- [Task directions]
Look for the line containing "LUX2 pin GND: 3V3 -> GND" and the line containing "DRIVER pin IN2: D0 -> D8" in the entries below. Copy those two and all lines between them exactly, leaving out pictures.

- [Extracted material]

════

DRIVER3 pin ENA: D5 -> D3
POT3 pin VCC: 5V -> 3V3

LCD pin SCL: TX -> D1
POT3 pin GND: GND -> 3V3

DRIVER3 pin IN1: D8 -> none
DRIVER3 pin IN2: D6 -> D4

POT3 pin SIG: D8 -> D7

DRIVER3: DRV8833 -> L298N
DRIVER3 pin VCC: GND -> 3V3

════

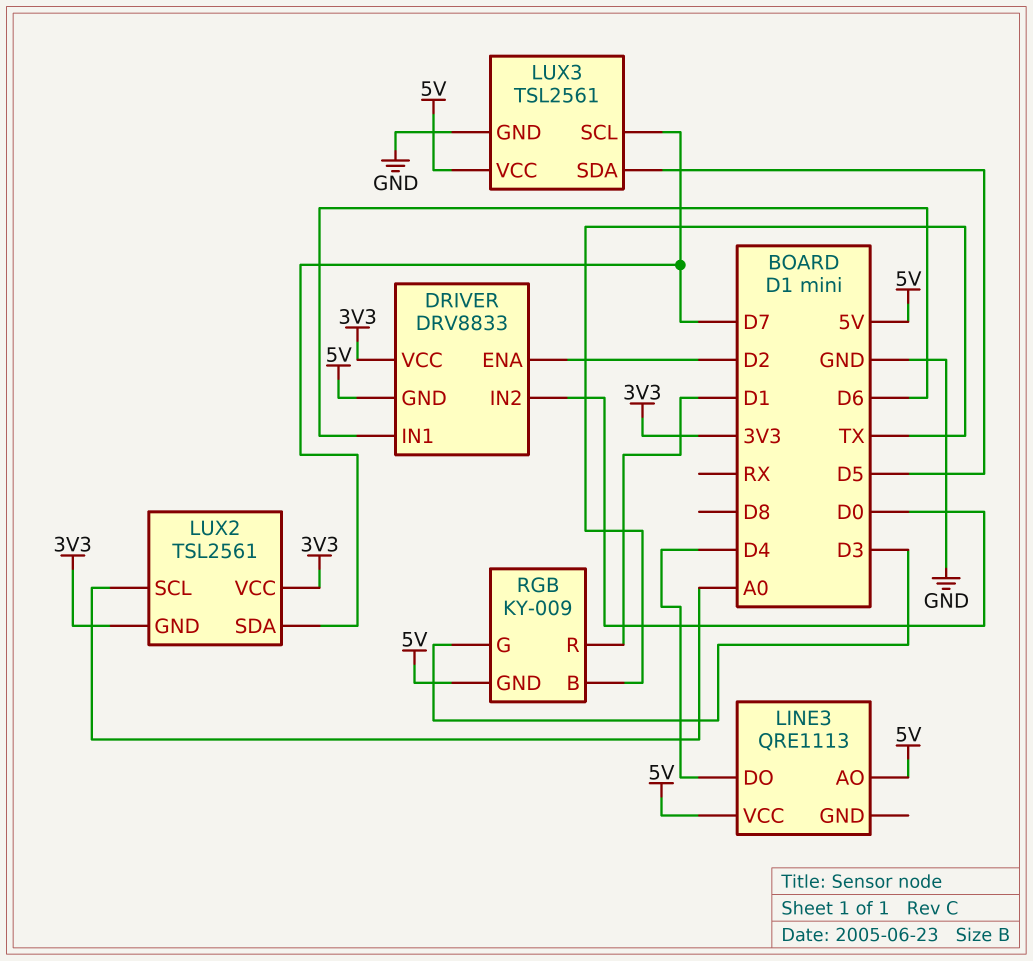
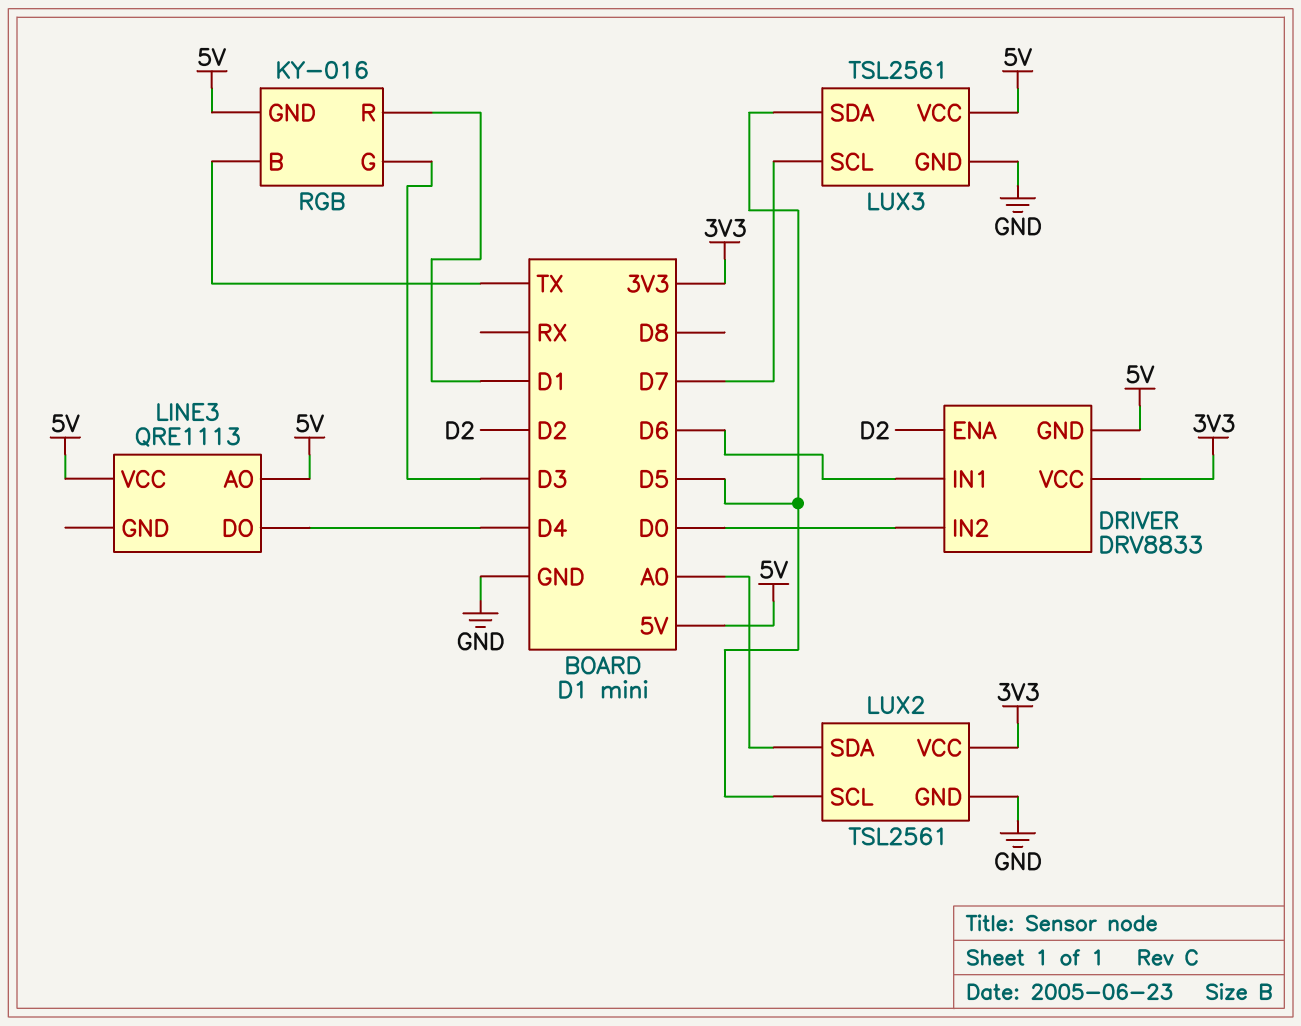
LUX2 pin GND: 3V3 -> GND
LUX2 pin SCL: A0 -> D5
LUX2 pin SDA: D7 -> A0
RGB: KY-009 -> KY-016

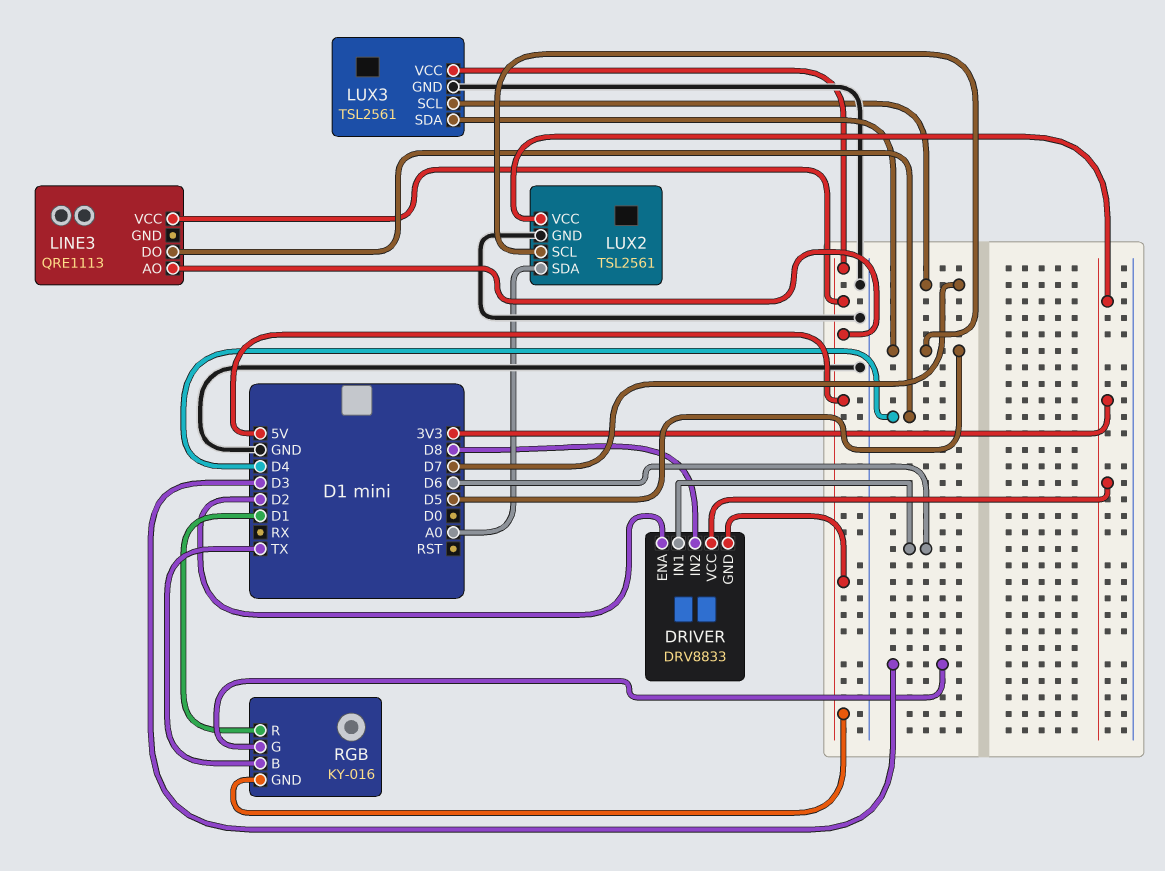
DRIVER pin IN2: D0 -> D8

════

- [Answer for this exercise]
LUX2 pin GND: 3V3 -> GND
LUX2 pin SCL: A0 -> D5
LUX2 pin SDA: D7 -> A0
RGB: KY-009 -> KY-016

DRIVER pin IN2: D0 -> D8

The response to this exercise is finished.